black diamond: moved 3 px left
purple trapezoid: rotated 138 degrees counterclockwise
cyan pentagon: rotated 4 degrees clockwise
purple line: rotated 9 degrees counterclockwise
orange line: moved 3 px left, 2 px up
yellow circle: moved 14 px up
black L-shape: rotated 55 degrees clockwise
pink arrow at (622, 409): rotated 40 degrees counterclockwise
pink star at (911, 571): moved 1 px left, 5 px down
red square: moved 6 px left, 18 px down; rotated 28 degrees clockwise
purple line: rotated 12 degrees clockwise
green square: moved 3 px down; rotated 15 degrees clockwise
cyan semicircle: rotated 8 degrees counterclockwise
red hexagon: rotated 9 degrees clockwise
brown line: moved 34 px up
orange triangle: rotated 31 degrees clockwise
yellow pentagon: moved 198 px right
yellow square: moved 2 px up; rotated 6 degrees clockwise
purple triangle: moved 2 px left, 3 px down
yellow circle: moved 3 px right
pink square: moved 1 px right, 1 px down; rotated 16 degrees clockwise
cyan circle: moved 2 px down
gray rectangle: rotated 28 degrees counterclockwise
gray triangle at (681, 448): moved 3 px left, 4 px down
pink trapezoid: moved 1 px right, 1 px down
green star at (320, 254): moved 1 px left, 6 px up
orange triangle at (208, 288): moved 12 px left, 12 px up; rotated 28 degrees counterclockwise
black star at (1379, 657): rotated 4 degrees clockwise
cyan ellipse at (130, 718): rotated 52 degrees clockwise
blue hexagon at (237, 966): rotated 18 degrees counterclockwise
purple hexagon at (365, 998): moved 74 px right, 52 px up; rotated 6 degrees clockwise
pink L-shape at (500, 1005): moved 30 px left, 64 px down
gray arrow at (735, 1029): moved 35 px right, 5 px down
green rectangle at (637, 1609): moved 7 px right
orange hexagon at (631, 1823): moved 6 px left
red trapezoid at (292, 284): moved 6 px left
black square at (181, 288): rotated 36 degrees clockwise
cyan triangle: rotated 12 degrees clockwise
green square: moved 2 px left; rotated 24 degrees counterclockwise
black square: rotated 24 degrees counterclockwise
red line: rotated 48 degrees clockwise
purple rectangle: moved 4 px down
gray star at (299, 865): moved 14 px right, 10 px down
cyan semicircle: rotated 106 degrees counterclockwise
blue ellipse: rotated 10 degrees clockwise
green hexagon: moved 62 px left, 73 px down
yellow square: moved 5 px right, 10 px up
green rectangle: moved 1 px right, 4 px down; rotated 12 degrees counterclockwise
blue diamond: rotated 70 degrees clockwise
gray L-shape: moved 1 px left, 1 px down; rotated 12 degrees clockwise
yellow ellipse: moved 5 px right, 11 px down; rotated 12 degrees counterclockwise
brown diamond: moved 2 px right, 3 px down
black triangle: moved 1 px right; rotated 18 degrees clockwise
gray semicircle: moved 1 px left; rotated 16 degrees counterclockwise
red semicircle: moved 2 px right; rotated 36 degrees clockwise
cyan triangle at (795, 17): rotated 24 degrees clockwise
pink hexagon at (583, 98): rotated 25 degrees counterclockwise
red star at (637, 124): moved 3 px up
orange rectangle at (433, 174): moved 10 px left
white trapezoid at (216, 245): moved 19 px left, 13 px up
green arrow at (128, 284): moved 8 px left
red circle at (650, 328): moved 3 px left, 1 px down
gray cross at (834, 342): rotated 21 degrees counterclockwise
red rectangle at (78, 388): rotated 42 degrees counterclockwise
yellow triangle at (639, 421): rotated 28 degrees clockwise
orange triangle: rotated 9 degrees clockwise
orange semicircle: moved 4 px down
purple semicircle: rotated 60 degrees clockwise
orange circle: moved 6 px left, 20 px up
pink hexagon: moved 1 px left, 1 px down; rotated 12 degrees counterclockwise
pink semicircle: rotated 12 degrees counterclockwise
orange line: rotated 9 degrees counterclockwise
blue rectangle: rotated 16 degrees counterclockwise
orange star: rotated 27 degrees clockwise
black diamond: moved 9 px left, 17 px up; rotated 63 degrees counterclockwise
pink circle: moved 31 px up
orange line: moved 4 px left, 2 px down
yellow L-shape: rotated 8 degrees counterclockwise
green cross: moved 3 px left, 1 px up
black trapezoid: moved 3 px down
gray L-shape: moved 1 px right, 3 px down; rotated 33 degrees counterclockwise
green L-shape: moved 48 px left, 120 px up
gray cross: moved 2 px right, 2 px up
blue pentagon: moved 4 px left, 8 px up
- - - - - - -
> **What to produce**: Copy, exactly and only, the lines above that begin with the one containing "gray L-shape: moved 1 px left, 1" and finish with the one containing "orange rectangle at".

> **Answer space**:
gray L-shape: moved 1 px left, 1 px down; rotated 12 degrees clockwise
yellow ellipse: moved 5 px right, 11 px down; rotated 12 degrees counterclockwise
brown diamond: moved 2 px right, 3 px down
black triangle: moved 1 px right; rotated 18 degrees clockwise
gray semicircle: moved 1 px left; rotated 16 degrees counterclockwise
red semicircle: moved 2 px right; rotated 36 degrees clockwise
cyan triangle at (795, 17): rotated 24 degrees clockwise
pink hexagon at (583, 98): rotated 25 degrees counterclockwise
red star at (637, 124): moved 3 px up
orange rectangle at (433, 174): moved 10 px left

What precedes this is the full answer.